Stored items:
▽

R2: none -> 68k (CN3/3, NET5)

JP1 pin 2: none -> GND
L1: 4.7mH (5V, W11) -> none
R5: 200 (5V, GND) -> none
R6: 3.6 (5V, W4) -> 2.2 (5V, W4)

△

● Problem to work on
Nothing in the entries above should differ when you return them in full.

● Result of this exercise
R2: none -> 68k (CN3/3, NET5)

JP1 pin 2: none -> GND
L1: 4.7mH (5V, W11) -> none
R5: 200 (5V, GND) -> none
R6: 3.6 (5V, W4) -> 2.2 (5V, W4)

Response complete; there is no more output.